▶ [Exercise directions]
The answer must consist of the records, repeated exactly.

▶ [Provided entries]
"""

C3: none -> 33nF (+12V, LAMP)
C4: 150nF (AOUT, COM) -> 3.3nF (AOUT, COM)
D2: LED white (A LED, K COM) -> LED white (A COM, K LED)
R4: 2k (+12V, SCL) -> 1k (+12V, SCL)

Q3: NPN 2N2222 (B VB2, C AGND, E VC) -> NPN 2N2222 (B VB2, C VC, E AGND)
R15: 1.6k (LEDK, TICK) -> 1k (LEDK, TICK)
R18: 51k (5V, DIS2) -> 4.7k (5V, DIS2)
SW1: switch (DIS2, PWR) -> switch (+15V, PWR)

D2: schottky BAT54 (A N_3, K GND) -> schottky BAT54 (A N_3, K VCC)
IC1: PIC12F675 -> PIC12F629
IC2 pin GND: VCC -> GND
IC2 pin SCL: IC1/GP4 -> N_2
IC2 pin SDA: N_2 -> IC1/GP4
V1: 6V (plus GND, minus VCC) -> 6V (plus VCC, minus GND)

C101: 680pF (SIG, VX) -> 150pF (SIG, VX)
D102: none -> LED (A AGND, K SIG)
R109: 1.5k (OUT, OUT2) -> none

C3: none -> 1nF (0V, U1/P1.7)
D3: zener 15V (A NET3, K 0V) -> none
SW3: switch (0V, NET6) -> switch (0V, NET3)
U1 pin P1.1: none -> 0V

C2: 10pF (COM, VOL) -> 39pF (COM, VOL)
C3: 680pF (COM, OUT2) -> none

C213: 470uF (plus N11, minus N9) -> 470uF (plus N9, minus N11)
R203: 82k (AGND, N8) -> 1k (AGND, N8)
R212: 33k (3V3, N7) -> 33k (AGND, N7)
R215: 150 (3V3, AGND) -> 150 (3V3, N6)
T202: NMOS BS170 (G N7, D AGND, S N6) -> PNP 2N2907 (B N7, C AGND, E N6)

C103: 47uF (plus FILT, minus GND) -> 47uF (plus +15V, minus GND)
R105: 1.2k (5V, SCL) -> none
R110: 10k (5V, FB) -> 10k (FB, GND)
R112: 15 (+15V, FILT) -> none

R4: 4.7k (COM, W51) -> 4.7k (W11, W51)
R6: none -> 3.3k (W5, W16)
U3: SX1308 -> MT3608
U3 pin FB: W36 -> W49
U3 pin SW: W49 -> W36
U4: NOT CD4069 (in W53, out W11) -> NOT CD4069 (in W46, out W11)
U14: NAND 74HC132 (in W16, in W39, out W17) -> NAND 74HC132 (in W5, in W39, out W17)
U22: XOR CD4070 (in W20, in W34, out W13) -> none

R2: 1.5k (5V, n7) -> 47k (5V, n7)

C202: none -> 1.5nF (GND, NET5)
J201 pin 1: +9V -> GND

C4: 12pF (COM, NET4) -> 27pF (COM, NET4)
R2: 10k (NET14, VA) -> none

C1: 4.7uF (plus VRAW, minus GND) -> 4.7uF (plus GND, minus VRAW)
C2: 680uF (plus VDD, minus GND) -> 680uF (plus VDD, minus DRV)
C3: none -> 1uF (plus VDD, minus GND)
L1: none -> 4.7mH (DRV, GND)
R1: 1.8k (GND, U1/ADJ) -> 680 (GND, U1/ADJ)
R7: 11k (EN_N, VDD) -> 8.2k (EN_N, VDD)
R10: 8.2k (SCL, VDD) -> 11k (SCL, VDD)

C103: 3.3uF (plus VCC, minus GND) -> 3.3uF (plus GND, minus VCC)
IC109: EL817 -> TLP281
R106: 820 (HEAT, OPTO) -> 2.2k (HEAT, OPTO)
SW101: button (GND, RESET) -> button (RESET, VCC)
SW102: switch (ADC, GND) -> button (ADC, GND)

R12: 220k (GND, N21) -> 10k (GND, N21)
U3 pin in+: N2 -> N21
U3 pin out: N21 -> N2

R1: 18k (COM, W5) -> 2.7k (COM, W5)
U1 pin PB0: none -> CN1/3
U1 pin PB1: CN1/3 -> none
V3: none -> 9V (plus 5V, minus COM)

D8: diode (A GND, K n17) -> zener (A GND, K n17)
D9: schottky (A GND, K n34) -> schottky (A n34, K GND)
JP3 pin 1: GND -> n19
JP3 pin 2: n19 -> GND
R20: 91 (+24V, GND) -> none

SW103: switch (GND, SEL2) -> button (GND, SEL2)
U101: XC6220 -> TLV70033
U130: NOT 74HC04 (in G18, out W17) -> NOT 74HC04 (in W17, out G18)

"""

▶ [Response area]
C3: none -> 33nF (+12V, LAMP)
C4: 150nF (AOUT, COM) -> 3.3nF (AOUT, COM)
D2: LED white (A LED, K COM) -> LED white (A COM, K LED)
R4: 2k (+12V, SCL) -> 1k (+12V, SCL)

Q3: NPN 2N2222 (B VB2, C AGND, E VC) -> NPN 2N2222 (B VB2, C VC, E AGND)
R15: 1.6k (LEDK, TICK) -> 1k (LEDK, TICK)
R18: 51k (5V, DIS2) -> 4.7k (5V, DIS2)
SW1: switch (DIS2, PWR) -> switch (+15V, PWR)

D2: schottky BAT54 (A N_3, K GND) -> schottky BAT54 (A N_3, K VCC)
IC1: PIC12F675 -> PIC12F629
IC2 pin GND: VCC -> GND
IC2 pin SCL: IC1/GP4 -> N_2
IC2 pin SDA: N_2 -> IC1/GP4
V1: 6V (plus GND, minus VCC) -> 6V (plus VCC, minus GND)

C101: 680pF (SIG, VX) -> 150pF (SIG, VX)
D102: none -> LED (A AGND, K SIG)
R109: 1.5k (OUT, OUT2) -> none

C3: none -> 1nF (0V, U1/P1.7)
D3: zener 15V (A NET3, K 0V) -> none
SW3: switch (0V, NET6) -> switch (0V, NET3)
U1 pin P1.1: none -> 0V

C2: 10pF (COM, VOL) -> 39pF (COM, VOL)
C3: 680pF (COM, OUT2) -> none

C213: 470uF (plus N11, minus N9) -> 470uF (plus N9, minus N11)
R203: 82k (AGND, N8) -> 1k (AGND, N8)
R212: 33k (3V3, N7) -> 33k (AGND, N7)
R215: 150 (3V3, AGND) -> 150 (3V3, N6)
T202: NMOS BS170 (G N7, D AGND, S N6) -> PNP 2N2907 (B N7, C AGND, E N6)

C103: 47uF (plus FILT, minus GND) -> 47uF (plus +15V, minus GND)
R105: 1.2k (5V, SCL) -> none
R110: 10k (5V, FB) -> 10k (FB, GND)
R112: 15 (+15V, FILT) -> none

R4: 4.7k (COM, W51) -> 4.7k (W11, W51)
R6: none -> 3.3k (W5, W16)
U3: SX1308 -> MT3608
U3 pin FB: W36 -> W49
U3 pin SW: W49 -> W36
U4: NOT CD4069 (in W53, out W11) -> NOT CD4069 (in W46, out W11)
U14: NAND 74HC132 (in W16, in W39, out W17) -> NAND 74HC132 (in W5, in W39, out W17)
U22: XOR CD4070 (in W20, in W34, out W13) -> none

R2: 1.5k (5V, n7) -> 47k (5V, n7)

C202: none -> 1.5nF (GND, NET5)
J201 pin 1: +9V -> GND

C4: 12pF (COM, NET4) -> 27pF (COM, NET4)
R2: 10k (NET14, VA) -> none

C1: 4.7uF (plus VRAW, minus GND) -> 4.7uF (plus GND, minus VRAW)
C2: 680uF (plus VDD, minus GND) -> 680uF (plus VDD, minus DRV)
C3: none -> 1uF (plus VDD, minus GND)
L1: none -> 4.7mH (DRV, GND)
R1: 1.8k (GND, U1/ADJ) -> 680 (GND, U1/ADJ)
R7: 11k (EN_N, VDD) -> 8.2k (EN_N, VDD)
R10: 8.2k (SCL, VDD) -> 11k (SCL, VDD)

C103: 3.3uF (plus VCC, minus GND) -> 3.3uF (plus GND, minus VCC)
IC109: EL817 -> TLP281
R106: 820 (HEAT, OPTO) -> 2.2k (HEAT, OPTO)
SW101: button (GND, RESET) -> button (RESET, VCC)
SW102: switch (ADC, GND) -> button (ADC, GND)

R12: 220k (GND, N21) -> 10k (GND, N21)
U3 pin in+: N2 -> N21
U3 pin out: N21 -> N2

R1: 18k (COM, W5) -> 2.7k (COM, W5)
U1 pin PB0: none -> CN1/3
U1 pin PB1: CN1/3 -> none
V3: none -> 9V (plus 5V, minus COM)

D8: diode (A GND, K n17) -> zener (A GND, K n17)
D9: schottky (A GND, K n34) -> schottky (A n34, K GND)
JP3 pin 1: GND -> n19
JP3 pin 2: n19 -> GND
R20: 91 (+24V, GND) -> none

SW103: switch (GND, SEL2) -> button (GND, SEL2)
U101: XC6220 -> TLV70033
U130: NOT 74HC04 (in G18, out W17) -> NOT 74HC04 (in W17, out G18)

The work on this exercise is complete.